__DATA UNDER STUDY__.
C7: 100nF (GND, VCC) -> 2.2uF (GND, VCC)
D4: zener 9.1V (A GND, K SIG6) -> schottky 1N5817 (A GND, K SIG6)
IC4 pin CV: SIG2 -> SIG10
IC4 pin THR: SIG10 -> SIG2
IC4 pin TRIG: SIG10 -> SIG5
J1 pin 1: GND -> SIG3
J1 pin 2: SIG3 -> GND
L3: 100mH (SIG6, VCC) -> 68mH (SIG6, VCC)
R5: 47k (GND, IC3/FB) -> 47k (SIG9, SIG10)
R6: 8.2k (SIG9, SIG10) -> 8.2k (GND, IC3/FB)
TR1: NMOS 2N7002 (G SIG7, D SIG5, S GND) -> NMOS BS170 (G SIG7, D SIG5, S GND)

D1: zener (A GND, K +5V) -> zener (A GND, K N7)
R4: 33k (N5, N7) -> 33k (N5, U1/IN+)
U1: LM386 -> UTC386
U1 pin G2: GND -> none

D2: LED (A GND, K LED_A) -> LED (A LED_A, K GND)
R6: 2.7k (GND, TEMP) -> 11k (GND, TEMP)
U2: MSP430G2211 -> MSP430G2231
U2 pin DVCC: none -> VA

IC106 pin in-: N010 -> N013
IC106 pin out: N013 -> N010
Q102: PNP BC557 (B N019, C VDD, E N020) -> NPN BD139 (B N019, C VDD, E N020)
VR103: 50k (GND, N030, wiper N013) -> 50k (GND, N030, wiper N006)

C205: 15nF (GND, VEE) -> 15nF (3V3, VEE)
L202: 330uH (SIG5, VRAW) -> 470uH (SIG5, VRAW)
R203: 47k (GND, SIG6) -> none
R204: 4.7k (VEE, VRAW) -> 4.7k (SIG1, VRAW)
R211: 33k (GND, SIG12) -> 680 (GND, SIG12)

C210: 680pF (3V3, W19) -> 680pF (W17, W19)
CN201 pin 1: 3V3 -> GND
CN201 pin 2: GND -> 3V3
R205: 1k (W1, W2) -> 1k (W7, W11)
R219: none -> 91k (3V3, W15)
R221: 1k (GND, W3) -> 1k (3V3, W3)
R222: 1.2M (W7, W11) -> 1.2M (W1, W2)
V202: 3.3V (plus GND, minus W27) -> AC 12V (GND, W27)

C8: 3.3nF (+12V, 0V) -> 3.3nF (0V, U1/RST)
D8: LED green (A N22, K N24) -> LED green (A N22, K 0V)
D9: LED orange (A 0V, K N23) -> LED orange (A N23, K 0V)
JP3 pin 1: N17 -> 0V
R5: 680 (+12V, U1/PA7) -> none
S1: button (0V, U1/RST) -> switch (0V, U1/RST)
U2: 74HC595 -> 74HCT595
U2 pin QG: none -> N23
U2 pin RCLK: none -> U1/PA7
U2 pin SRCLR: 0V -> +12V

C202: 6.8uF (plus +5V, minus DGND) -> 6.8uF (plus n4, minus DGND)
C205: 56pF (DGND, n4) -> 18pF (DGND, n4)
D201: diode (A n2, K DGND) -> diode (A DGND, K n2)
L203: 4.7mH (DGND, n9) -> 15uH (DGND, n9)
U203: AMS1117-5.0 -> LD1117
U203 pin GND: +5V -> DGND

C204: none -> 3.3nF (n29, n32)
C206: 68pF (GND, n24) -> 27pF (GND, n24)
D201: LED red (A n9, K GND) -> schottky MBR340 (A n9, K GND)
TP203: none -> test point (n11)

__TASK OBJECTIVE__.
How many lines of the data above include the word "VRAW"? Only that number should be returned.

__YOUR SOLUTION__.
2